--- DATA ---
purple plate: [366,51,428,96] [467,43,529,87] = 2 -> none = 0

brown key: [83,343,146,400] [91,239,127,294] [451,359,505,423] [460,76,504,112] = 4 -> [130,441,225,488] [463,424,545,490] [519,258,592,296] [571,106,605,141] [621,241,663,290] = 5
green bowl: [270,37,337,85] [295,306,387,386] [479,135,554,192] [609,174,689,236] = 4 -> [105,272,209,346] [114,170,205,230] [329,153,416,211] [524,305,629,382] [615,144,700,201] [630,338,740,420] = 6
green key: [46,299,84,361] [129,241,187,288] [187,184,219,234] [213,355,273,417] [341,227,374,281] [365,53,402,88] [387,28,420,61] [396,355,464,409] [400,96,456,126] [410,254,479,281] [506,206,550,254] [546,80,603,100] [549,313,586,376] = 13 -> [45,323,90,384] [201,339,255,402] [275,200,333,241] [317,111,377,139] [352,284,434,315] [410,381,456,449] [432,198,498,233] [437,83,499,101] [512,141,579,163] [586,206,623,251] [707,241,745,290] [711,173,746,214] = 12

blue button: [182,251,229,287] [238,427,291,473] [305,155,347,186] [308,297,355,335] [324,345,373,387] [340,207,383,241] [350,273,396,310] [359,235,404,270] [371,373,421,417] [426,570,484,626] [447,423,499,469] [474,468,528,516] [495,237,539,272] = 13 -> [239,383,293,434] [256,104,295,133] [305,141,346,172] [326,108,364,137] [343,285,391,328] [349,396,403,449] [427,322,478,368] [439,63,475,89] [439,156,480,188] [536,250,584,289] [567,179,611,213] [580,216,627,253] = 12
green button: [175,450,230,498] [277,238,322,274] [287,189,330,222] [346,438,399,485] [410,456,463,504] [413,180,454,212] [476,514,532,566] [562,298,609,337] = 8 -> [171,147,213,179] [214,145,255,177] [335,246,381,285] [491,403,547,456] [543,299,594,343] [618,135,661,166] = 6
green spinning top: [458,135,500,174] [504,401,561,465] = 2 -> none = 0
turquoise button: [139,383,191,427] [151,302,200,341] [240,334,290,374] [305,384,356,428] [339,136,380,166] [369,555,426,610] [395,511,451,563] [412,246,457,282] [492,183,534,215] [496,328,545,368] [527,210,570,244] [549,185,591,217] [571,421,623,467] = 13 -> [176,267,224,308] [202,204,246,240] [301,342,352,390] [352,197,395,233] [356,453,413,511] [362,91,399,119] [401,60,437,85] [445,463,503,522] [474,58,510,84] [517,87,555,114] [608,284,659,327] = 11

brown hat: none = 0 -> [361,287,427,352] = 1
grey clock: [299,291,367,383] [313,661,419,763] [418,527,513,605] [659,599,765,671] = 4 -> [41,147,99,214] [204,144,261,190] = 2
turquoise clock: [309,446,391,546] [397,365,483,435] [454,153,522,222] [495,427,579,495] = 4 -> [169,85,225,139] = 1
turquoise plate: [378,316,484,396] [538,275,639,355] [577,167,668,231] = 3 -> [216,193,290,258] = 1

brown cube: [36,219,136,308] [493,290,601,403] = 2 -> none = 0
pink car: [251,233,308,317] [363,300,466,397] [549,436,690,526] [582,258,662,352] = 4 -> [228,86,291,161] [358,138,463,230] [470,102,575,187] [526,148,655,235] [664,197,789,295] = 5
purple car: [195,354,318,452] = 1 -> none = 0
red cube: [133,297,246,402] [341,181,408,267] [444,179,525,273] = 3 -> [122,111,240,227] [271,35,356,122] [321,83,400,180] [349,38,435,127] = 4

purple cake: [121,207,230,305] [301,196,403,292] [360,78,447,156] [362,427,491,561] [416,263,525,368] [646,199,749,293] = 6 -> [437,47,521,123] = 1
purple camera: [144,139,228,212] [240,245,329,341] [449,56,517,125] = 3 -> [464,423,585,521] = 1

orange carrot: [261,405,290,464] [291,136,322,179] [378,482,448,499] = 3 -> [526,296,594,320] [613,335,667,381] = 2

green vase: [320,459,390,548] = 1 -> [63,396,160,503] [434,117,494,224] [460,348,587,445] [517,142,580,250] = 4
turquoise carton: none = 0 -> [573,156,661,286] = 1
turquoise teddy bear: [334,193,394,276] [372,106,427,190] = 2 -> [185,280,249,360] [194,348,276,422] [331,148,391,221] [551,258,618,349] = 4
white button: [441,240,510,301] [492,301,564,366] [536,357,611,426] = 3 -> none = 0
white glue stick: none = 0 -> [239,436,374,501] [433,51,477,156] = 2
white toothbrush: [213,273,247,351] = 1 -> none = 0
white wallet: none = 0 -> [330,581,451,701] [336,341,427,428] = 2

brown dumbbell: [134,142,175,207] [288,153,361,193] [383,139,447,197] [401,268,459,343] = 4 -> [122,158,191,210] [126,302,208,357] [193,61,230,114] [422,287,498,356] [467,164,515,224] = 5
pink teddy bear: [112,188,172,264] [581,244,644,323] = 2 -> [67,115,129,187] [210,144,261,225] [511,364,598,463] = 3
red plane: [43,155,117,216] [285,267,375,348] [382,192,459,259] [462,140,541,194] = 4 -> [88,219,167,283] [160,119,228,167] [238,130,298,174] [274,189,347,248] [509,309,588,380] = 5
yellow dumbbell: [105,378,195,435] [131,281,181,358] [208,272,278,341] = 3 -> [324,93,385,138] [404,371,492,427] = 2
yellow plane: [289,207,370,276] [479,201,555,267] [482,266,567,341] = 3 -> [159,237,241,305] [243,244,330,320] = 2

--- EXERCISE ---
Only the lines holding the string "purple" are needed; copy each of them from the material above.

--- ANSWER BELOW ---
purple plate: [366,51,428,96] [467,43,529,87] = 2 -> none = 0
purple car: [195,354,318,452] = 1 -> none = 0
purple cake: [121,207,230,305] [301,196,403,292] [360,78,447,156] [362,427,491,561] [416,263,525,368] [646,199,749,293] = 6 -> [437,47,521,123] = 1
purple camera: [144,139,228,212] [240,245,329,341] [449,56,517,125] = 3 -> [464,423,585,521] = 1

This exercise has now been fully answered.